* [REQUIRED ACTION]:
Your output should be an exact copy of the records, with no pictures in it.

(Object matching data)
——

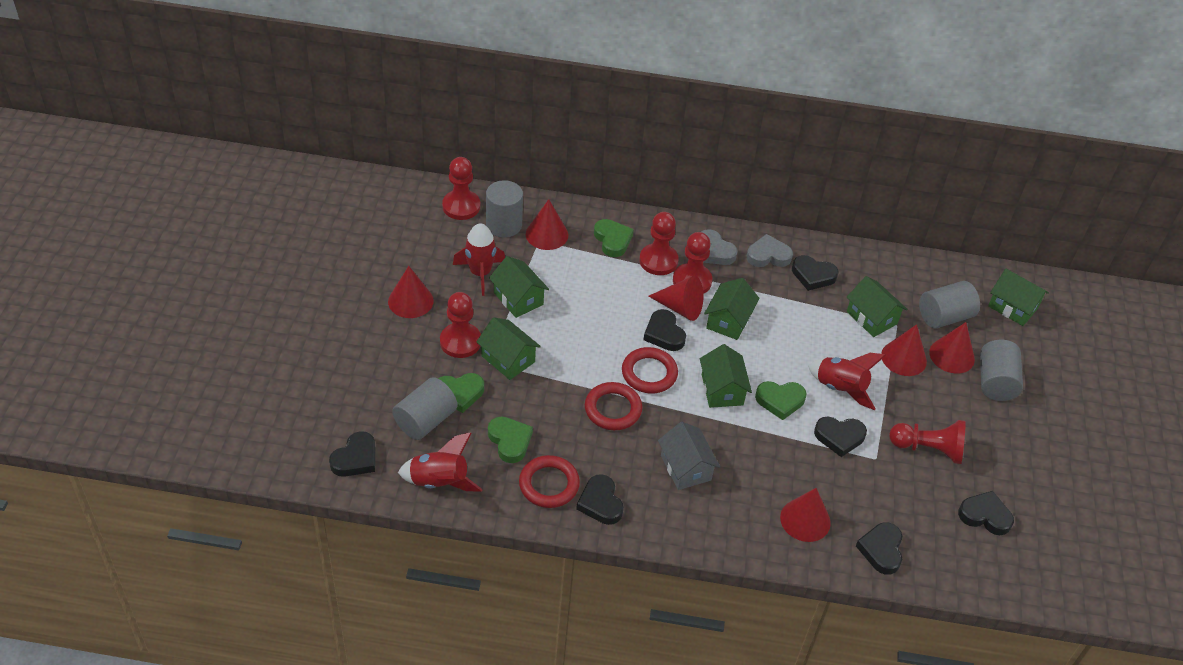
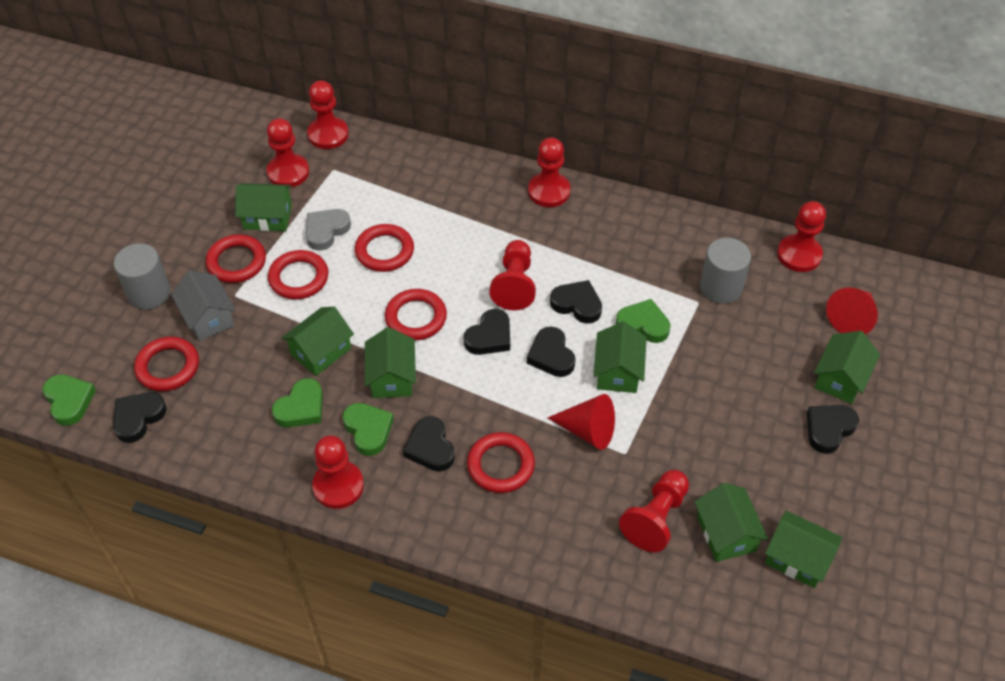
black heart: 7 -> 6
green house: 6 -> 7
grey cylinder: 4 -> 2
grey heart: 2 -> 1
red cone: 6 -> 2
red pawn: 5 -> 7
red ring: 3 -> 6
red rocket: 3 -> 0

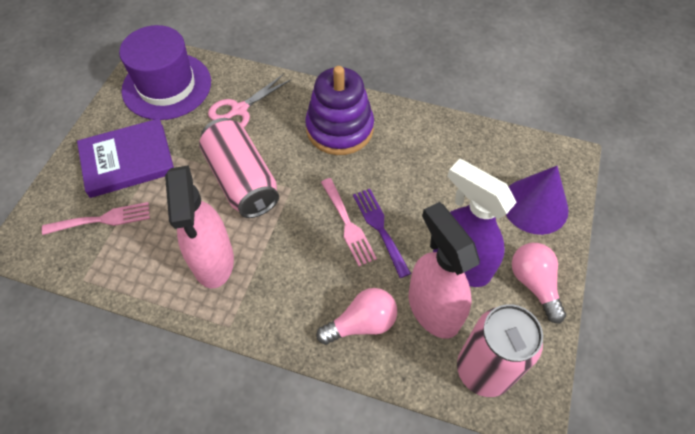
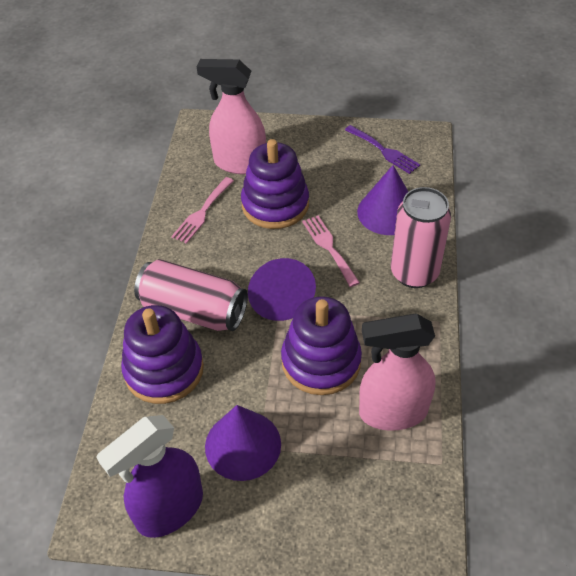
pink light bulb: 2 -> 0
pink scissors: 1 -> 0
purple book: 1 -> 0
purple cone: 1 -> 3
purple hat: 1 -> 0
purple stacking toy: 1 -> 3

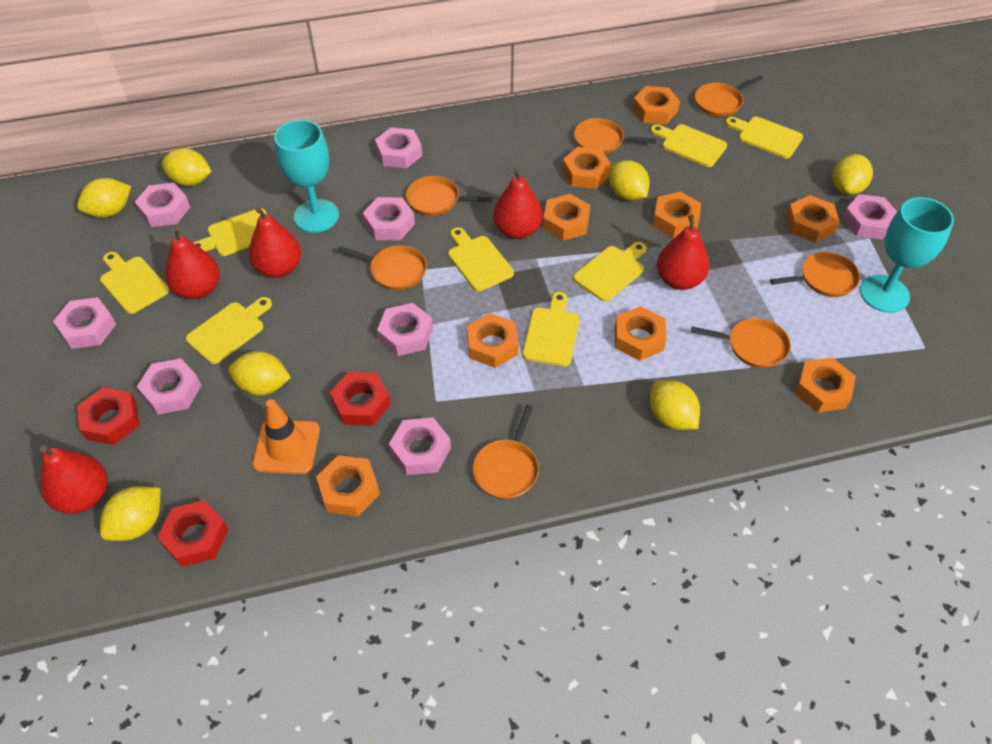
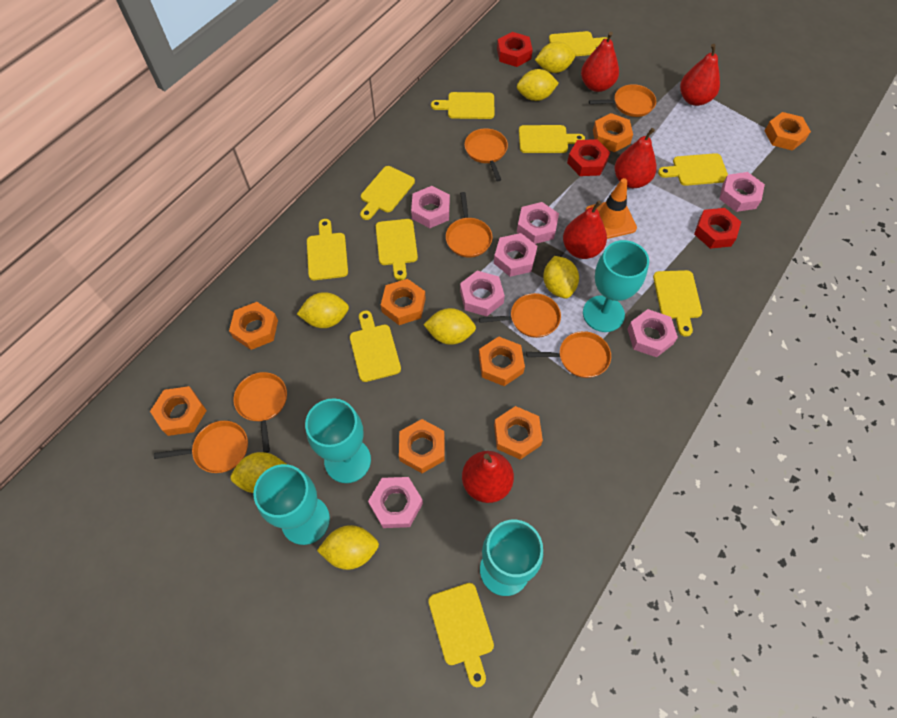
orange nut: 9 -> 8
pink nut: 8 -> 7
turquoise goblet: 2 -> 4
yellow cutting board: 8 -> 10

——

* [YOUR RESPONSE]:
black heart: 7 -> 6
green house: 6 -> 7
grey cylinder: 4 -> 2
grey heart: 2 -> 1
red cone: 6 -> 2
red pawn: 5 -> 7
red ring: 3 -> 6
red rocket: 3 -> 0

pink light bulb: 2 -> 0
pink scissors: 1 -> 0
purple book: 1 -> 0
purple cone: 1 -> 3
purple hat: 1 -> 0
purple stacking toy: 1 -> 3

orange nut: 9 -> 8
pink nut: 8 -> 7
turquoise goblet: 2 -> 4
yellow cutting board: 8 -> 10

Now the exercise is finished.